Pull every "żółty" line out of the data below.

★ ★ ★ ★

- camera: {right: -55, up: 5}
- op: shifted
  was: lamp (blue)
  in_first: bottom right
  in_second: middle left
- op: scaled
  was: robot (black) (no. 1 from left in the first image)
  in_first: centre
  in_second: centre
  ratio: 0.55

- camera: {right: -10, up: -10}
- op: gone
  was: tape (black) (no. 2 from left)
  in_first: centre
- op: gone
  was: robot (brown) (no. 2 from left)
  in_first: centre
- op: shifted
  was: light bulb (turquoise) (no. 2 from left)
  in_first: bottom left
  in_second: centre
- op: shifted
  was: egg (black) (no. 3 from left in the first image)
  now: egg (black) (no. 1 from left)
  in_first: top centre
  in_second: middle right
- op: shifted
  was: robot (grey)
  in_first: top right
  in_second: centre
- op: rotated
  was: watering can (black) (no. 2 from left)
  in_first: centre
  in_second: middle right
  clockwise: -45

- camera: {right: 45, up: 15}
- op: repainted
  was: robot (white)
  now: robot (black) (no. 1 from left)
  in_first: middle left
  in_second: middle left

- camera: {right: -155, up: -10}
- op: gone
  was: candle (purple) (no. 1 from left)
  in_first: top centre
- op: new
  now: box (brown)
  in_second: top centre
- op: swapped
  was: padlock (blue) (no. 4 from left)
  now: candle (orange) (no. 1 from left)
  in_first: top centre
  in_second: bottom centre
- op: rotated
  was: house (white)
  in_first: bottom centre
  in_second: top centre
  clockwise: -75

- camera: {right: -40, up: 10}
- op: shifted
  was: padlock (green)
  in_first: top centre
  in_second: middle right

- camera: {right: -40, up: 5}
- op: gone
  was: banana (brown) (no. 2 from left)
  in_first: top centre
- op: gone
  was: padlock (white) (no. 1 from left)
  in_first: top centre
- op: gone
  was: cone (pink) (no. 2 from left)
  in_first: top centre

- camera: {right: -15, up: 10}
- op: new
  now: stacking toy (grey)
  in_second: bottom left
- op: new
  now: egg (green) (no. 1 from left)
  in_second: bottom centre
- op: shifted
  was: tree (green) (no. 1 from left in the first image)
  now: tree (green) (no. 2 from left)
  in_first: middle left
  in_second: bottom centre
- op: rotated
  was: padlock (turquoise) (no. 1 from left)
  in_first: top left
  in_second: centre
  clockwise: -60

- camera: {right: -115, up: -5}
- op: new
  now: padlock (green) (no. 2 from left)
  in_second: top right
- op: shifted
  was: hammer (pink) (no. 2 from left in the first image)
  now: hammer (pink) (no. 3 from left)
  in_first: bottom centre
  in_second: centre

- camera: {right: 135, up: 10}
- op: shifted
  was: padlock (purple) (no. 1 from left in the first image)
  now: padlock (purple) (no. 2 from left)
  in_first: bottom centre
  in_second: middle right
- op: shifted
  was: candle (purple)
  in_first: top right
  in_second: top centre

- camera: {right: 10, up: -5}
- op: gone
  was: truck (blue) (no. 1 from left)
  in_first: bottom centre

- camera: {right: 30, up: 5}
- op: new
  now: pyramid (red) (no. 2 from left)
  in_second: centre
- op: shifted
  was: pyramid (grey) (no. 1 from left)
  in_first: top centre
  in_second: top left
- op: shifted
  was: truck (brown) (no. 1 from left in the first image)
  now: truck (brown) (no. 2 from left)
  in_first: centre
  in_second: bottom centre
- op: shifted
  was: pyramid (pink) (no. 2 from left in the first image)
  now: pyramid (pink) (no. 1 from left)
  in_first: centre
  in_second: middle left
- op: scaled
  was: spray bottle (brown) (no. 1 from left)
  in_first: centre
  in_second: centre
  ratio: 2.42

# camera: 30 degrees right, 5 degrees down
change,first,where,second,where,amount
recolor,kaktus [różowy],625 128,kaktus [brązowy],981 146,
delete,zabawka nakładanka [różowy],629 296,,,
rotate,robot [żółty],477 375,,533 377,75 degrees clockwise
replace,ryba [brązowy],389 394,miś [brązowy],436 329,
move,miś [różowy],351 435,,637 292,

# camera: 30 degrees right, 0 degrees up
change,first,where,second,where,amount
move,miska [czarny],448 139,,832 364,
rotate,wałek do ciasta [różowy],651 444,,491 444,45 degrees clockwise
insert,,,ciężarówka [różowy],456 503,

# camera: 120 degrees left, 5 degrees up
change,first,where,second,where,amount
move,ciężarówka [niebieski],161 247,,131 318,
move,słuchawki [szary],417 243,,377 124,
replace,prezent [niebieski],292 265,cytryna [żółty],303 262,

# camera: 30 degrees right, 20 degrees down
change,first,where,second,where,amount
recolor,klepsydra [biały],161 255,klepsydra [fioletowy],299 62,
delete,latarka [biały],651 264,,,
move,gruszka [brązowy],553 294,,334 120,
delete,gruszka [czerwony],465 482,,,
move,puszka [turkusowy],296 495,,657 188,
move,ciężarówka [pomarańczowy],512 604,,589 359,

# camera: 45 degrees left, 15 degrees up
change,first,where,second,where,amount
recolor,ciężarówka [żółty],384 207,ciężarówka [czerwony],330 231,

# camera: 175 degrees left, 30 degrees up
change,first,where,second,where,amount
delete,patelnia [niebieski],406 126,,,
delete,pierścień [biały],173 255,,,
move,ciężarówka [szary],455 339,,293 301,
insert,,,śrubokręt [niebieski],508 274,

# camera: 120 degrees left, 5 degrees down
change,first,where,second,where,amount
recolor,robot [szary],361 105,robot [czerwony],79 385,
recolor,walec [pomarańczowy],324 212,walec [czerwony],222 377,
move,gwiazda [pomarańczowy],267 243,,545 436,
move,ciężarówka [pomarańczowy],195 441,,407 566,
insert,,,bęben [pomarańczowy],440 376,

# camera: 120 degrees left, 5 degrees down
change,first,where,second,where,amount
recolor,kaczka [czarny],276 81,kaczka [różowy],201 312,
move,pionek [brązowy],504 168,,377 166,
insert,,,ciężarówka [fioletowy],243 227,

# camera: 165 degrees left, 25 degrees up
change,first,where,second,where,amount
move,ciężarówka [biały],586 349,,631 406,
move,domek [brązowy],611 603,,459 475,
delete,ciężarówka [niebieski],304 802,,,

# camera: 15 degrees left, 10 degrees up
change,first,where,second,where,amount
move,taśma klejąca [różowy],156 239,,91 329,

★ ★ ★ ★

**ANSWER BOX:**
rotate,robot [żółty],477 375,,533 377,75 degrees clockwise
replace,prezent [niebieski],292 265,cytryna [żółty],303 262,
recolor,ciężarówka [żółty],384 207,ciężarówka [czerwony],330 231,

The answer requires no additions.